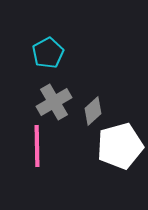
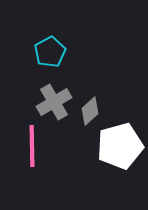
cyan pentagon: moved 2 px right, 1 px up
gray diamond: moved 3 px left
pink line: moved 5 px left
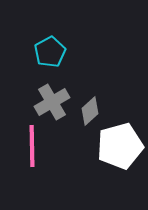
gray cross: moved 2 px left
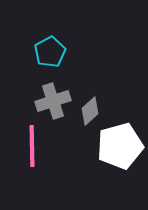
gray cross: moved 1 px right, 1 px up; rotated 12 degrees clockwise
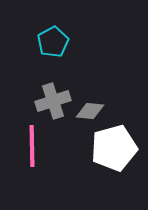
cyan pentagon: moved 3 px right, 10 px up
gray diamond: rotated 48 degrees clockwise
white pentagon: moved 6 px left, 2 px down
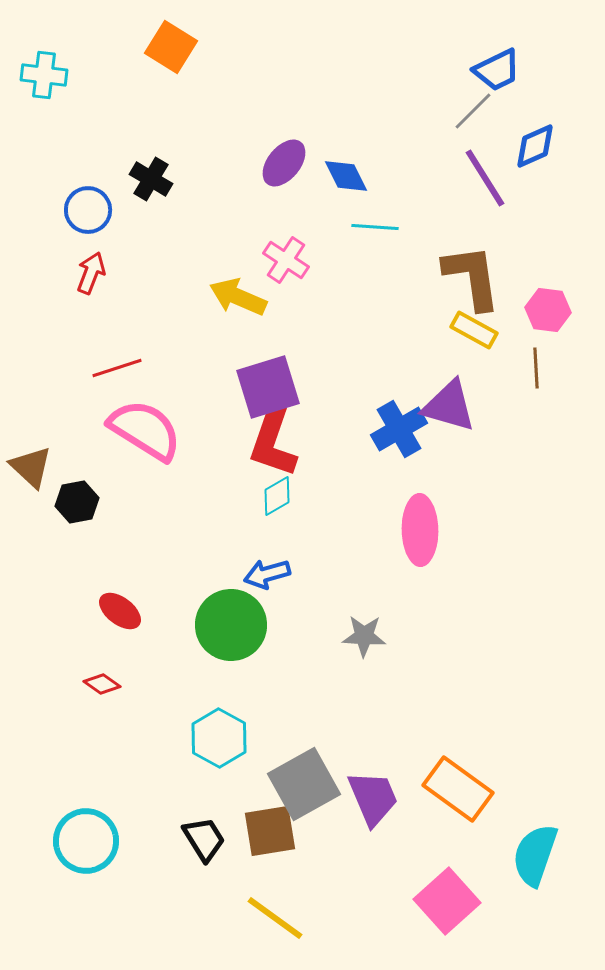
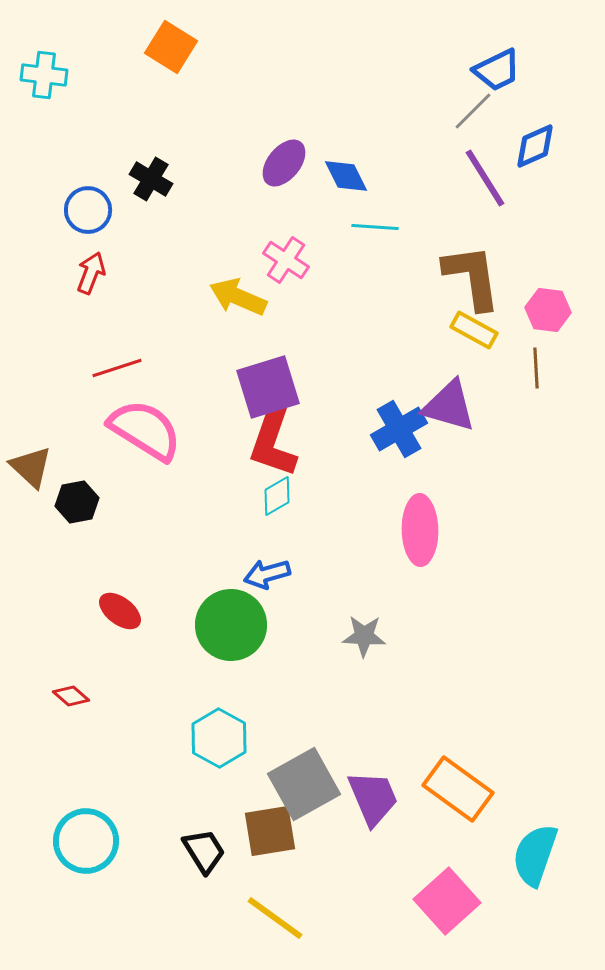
red diamond at (102, 684): moved 31 px left, 12 px down; rotated 6 degrees clockwise
black trapezoid at (204, 839): moved 12 px down
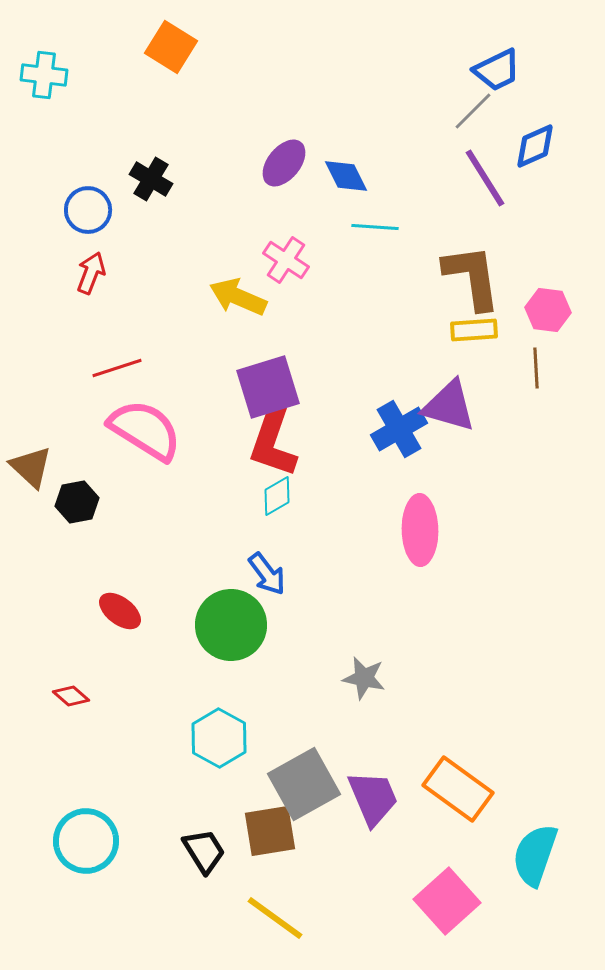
yellow rectangle at (474, 330): rotated 33 degrees counterclockwise
blue arrow at (267, 574): rotated 111 degrees counterclockwise
gray star at (364, 636): moved 42 px down; rotated 9 degrees clockwise
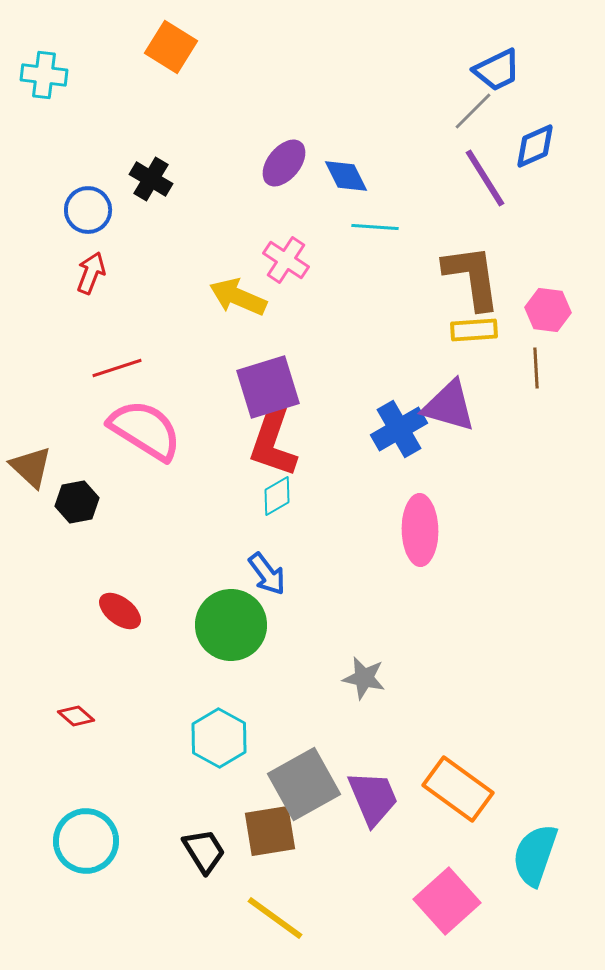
red diamond at (71, 696): moved 5 px right, 20 px down
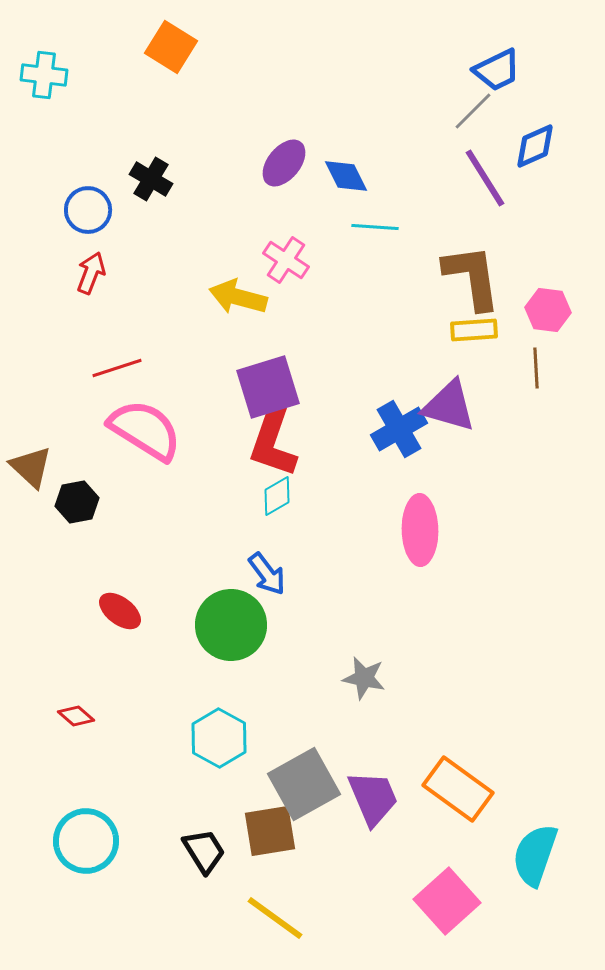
yellow arrow at (238, 297): rotated 8 degrees counterclockwise
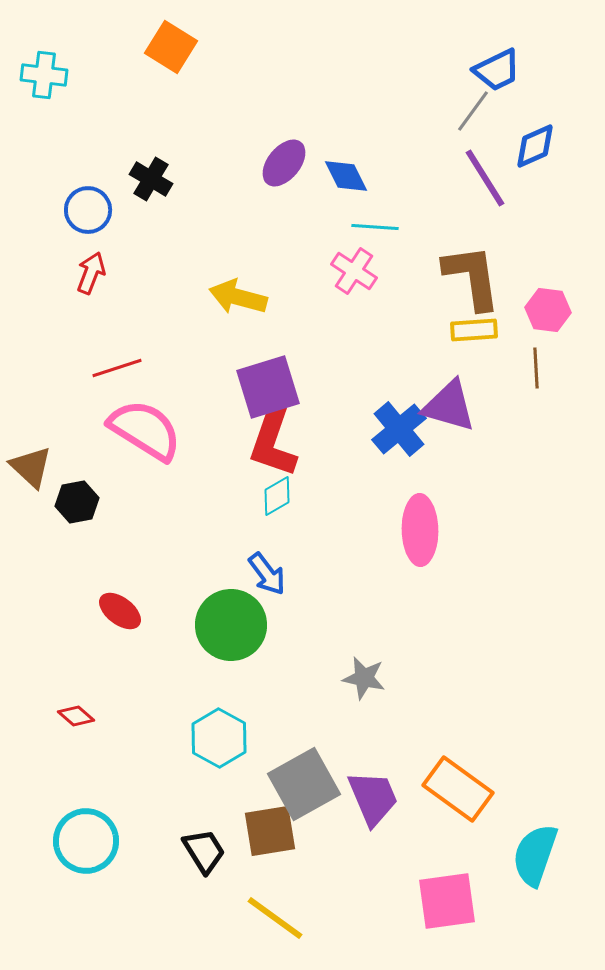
gray line at (473, 111): rotated 9 degrees counterclockwise
pink cross at (286, 260): moved 68 px right, 11 px down
blue cross at (399, 429): rotated 10 degrees counterclockwise
pink square at (447, 901): rotated 34 degrees clockwise
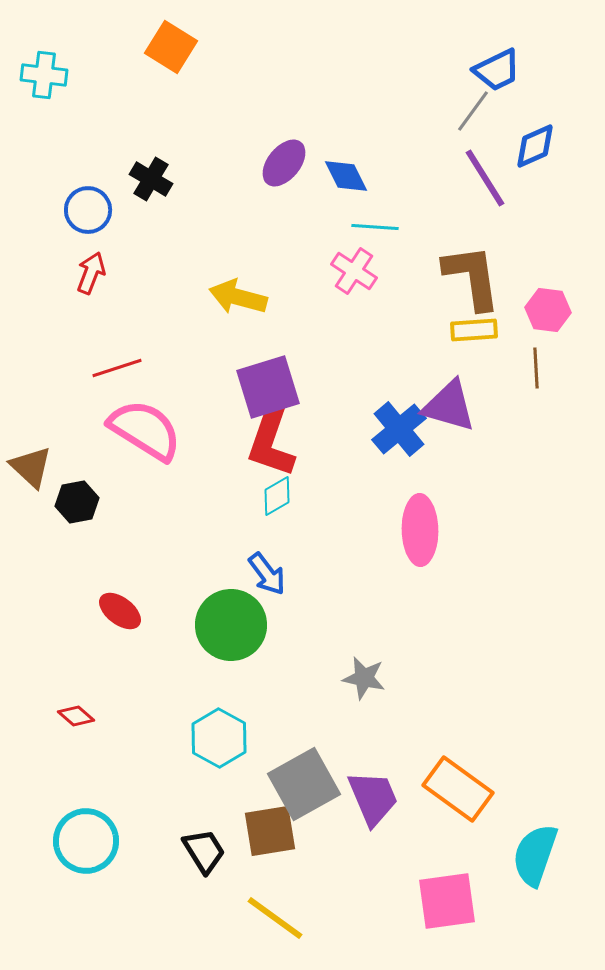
red L-shape at (273, 442): moved 2 px left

**Stated exercise:** Write out every line of the data again with "counterclockwise" swapped for "anticlockwise" and everything else unchanged. Leave out the picture lines.

**Task response:**
cyan pentagon: moved 2 px right, 1 px up
gray diamond: moved 3 px left
pink line: moved 5 px left
gray cross: moved 2 px left
gray cross: moved 1 px right, 1 px up; rotated 12 degrees clockwise
cyan pentagon: moved 3 px right, 10 px up
gray diamond: rotated 48 degrees clockwise
white pentagon: moved 6 px left, 2 px down
red diamond at (102, 684): moved 31 px left, 12 px down; rotated 6 degrees clockwise
black trapezoid at (204, 839): moved 12 px down
yellow rectangle at (474, 330): rotated 33 degrees anticlockwise
blue arrow at (267, 574): rotated 111 degrees anticlockwise
gray star at (364, 636): moved 42 px down; rotated 9 degrees clockwise
red diamond at (71, 696): moved 5 px right, 20 px down
yellow arrow at (238, 297): rotated 8 degrees anticlockwise
gray line at (473, 111): rotated 9 degrees anticlockwise
pink cross at (286, 260): moved 68 px right, 11 px down
blue cross at (399, 429): rotated 10 degrees anticlockwise
pink square at (447, 901): rotated 34 degrees clockwise
red L-shape at (273, 442): moved 2 px left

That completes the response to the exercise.